Among the entries below, which lines include the string "turquoise"? Show each one.

Recorded data
:::
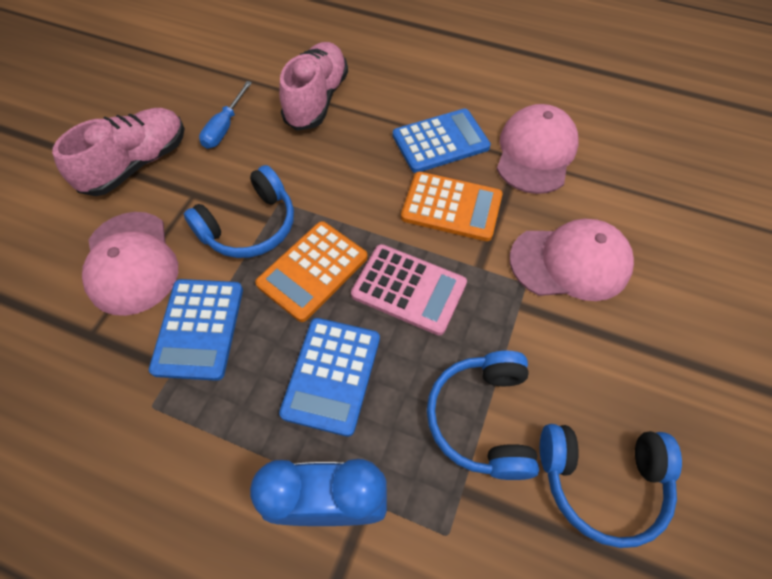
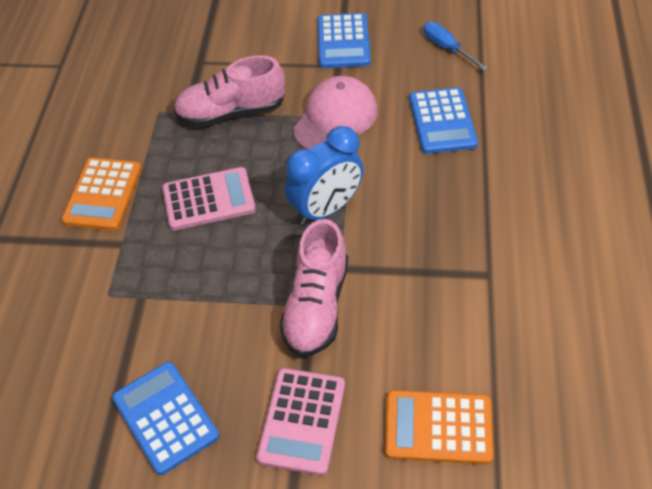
blue headphones: [184,165,294,258] [427,351,539,480] [540,424,682,548] = 3 -> none = 0
pink calculator: [351,244,467,336] = 1 -> [162,167,256,230] [256,368,345,476] = 2
pink cap: [82,212,178,316] [497,104,579,194] [510,219,634,301] = 3 -> [293,76,378,150] = 1

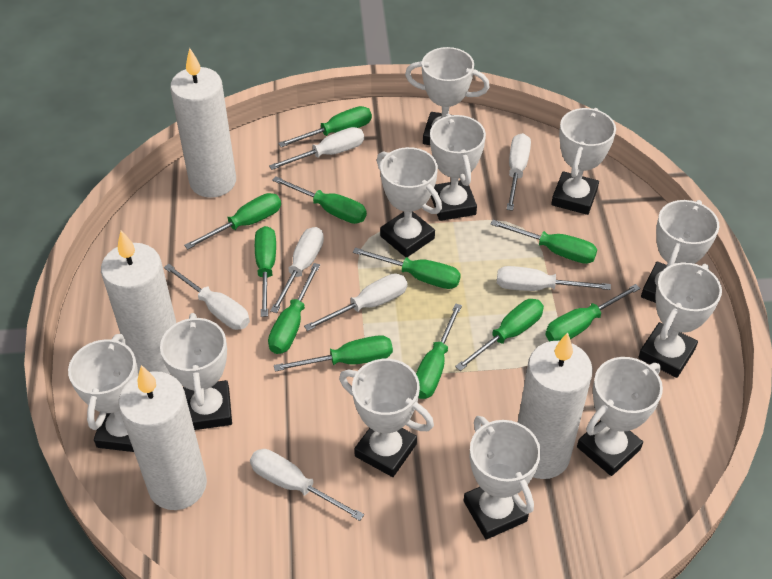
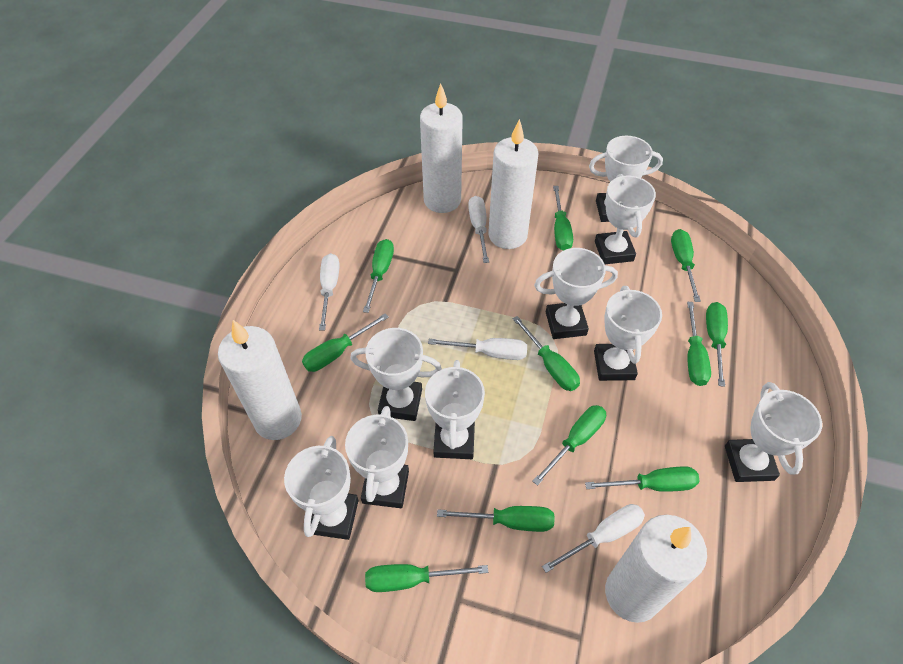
white screwdriver: [164,264,250,330] [250,449,364,521] [269,127,364,170] [270,227,324,313] [304,273,407,331] [497,266,611,291] [506,133,531,211] = 7 -> [319,253,340,330] [428,338,527,360] [468,196,489,263] [542,504,645,573] = 4
white trophy: [68,334,138,452] [160,313,232,430] [339,359,434,477] [377,147,442,257] [405,47,490,145] [430,114,486,221] [464,416,541,540] [551,108,616,215] [577,357,663,476] [638,262,722,378] [641,200,719,303] = 11 -> [284,436,359,540] [345,406,409,508] [350,328,442,421] [425,360,485,459] [534,248,618,339] [589,136,663,222] [594,286,662,381] [595,174,656,264] [725,382,822,482] = 9

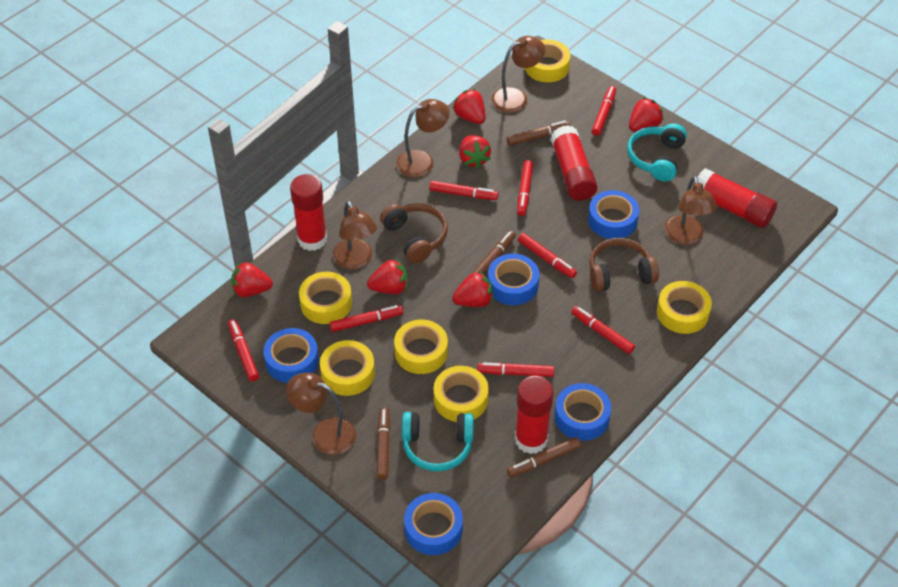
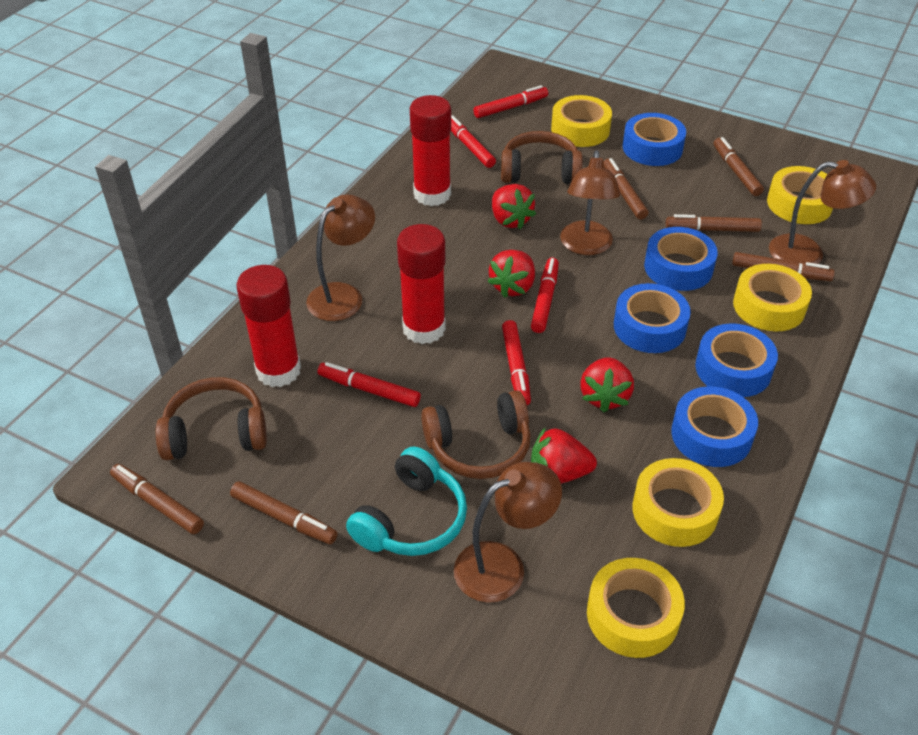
brown headphones: [380,203,448,263] [589,238,659,292] = 2 -> [156,377,267,460] [421,390,531,479] [501,131,583,184] = 3
brown lamp: [286,373,356,455] [333,201,377,269] [396,99,450,177] [491,36,545,113] [664,176,717,245] = 5 -> [306,195,375,321] [454,462,562,603] [560,150,620,255] [769,160,876,264] = 4
brown marker: [377,407,390,480] [471,231,516,274] [507,120,571,146] [507,437,581,477] = 4 -> [110,464,204,534] [230,481,338,544] [603,158,648,220] [666,214,762,232] [713,137,764,196] [732,252,835,281] = 6
red glue stick: [290,174,327,251] [515,376,554,454] [550,125,597,201] [697,168,777,228] = 4 -> [236,265,301,387] [397,224,446,344] [410,95,451,206] = 3
red marker: [228,319,259,381] [329,305,403,332] [429,181,498,200] [477,362,554,377] [517,160,533,216] [518,233,577,278] [571,306,635,354] [592,86,616,136] = 8 -> [318,362,421,407] [451,115,496,168] [474,85,548,118] [502,320,531,405] [531,258,559,333] = 5
red strawberry: [231,262,273,297] [367,259,407,294] [452,89,486,124] [452,271,493,307] [459,135,491,168] [629,97,664,132] = 6 -> [487,250,535,298] [492,184,536,229] [531,428,597,484] [580,357,634,413] = 4
turquoise headphones: [402,412,474,471] [627,123,687,182] = 2 -> [346,447,467,556] = 1
yellow tape: [299,272,352,324] [320,340,375,396] [394,319,448,374] [434,366,489,422] [525,39,571,82] [657,281,712,334] = 6 -> [551,95,612,147] [587,558,685,658] [632,458,724,547] [733,264,812,331] [767,166,833,224] = 5

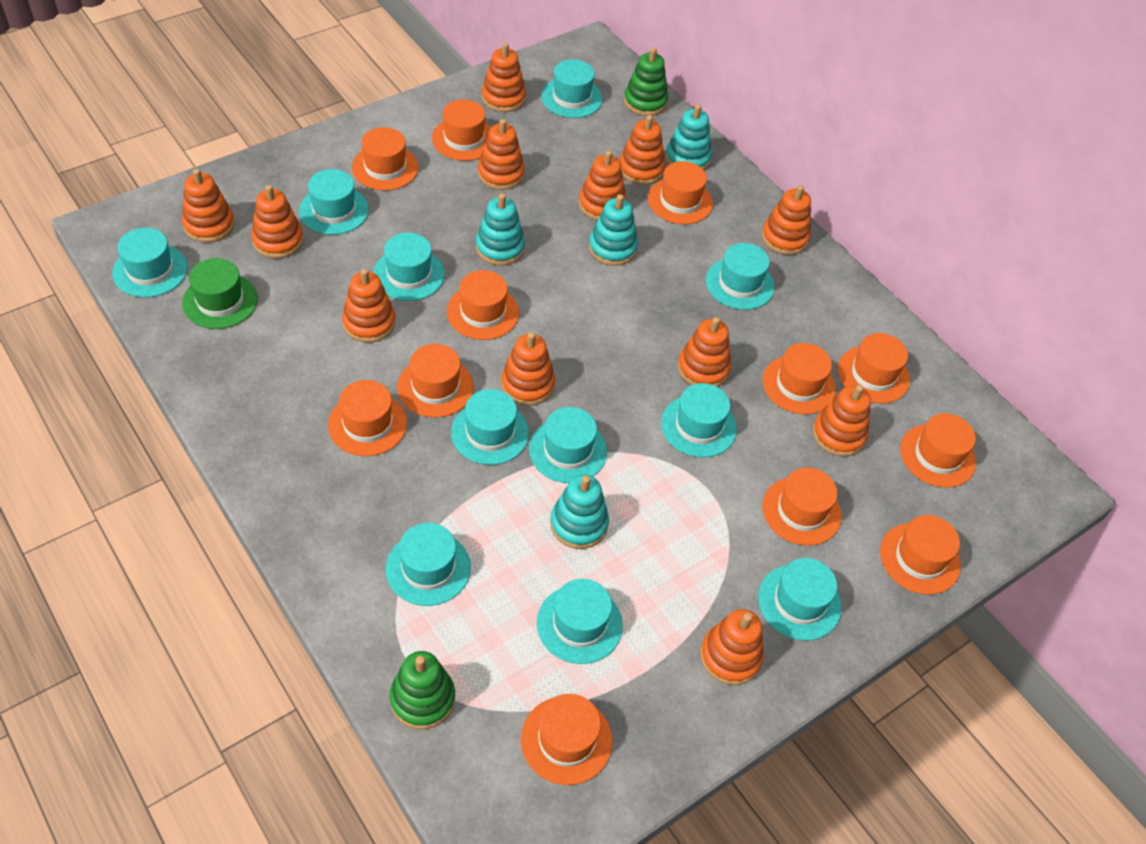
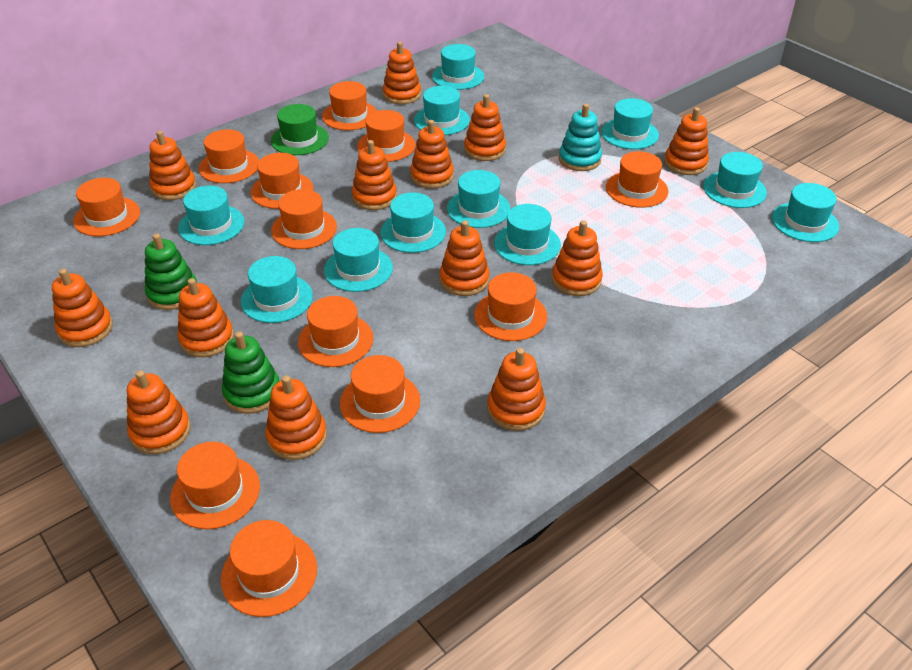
orange stacking toy: [182,169,235,243] [251,185,304,258] [342,269,396,343] [478,119,525,190] [481,43,526,112] [501,332,555,406] [579,150,627,220] [619,115,665,185] [678,317,731,387] [700,609,764,685] [762,185,811,255] [813,385,871,457] = 12 -> [52,269,113,347] [127,370,190,454] [149,131,196,200] [177,278,234,357] [265,375,327,460] [352,140,397,210] [382,42,421,104] [410,120,454,189] [440,220,490,296] [464,94,506,161] [488,348,546,431] [552,220,603,296] [664,107,709,175] = 13
turquoise stacking toy: [476,193,525,265] [550,475,609,549] [589,194,638,266] [665,104,712,170] = 4 -> [559,104,602,171] = 1

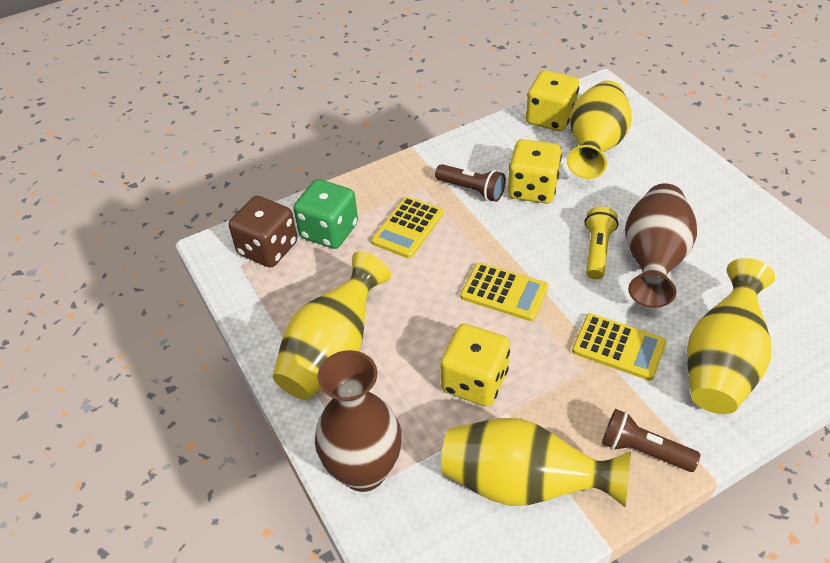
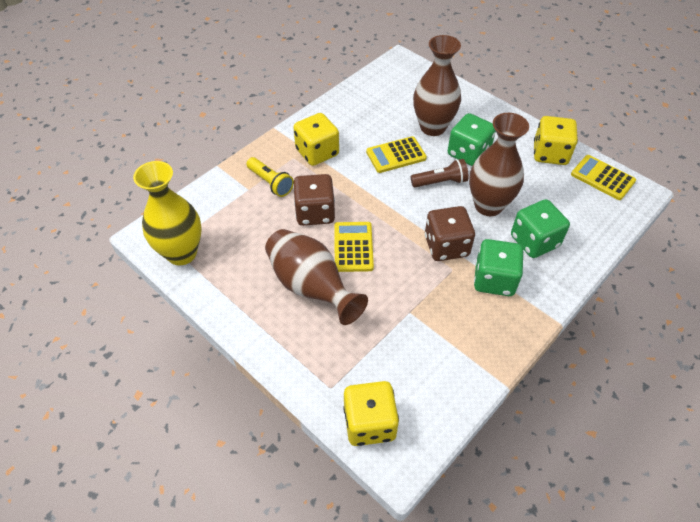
brown dice: [229,196,297,268] = 1 -> [293,174,335,226] [425,206,475,261] = 2
brown flashlight: [435,164,506,202] [602,409,700,472] = 2 -> [411,159,469,188] = 1
brown vase: [315,350,402,492] [625,183,697,308] = 2 -> [265,229,368,325] [413,35,461,136] [469,113,529,216] = 3
green dice: [293,179,358,249] = 1 -> [448,113,496,166] [474,239,524,296] [511,199,570,258] = 3
yellow vase: [273,251,391,400] [441,418,631,507] [567,81,632,179] [687,258,775,414] = 4 -> [133,161,202,265] = 1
:::
Result of the task.
turquoise headphones: [402,412,474,471] [627,123,687,182] = 2 -> [346,447,467,556] = 1
turquoise stacking toy: [476,193,525,265] [550,475,609,549] [589,194,638,266] [665,104,712,170] = 4 -> [559,104,602,171] = 1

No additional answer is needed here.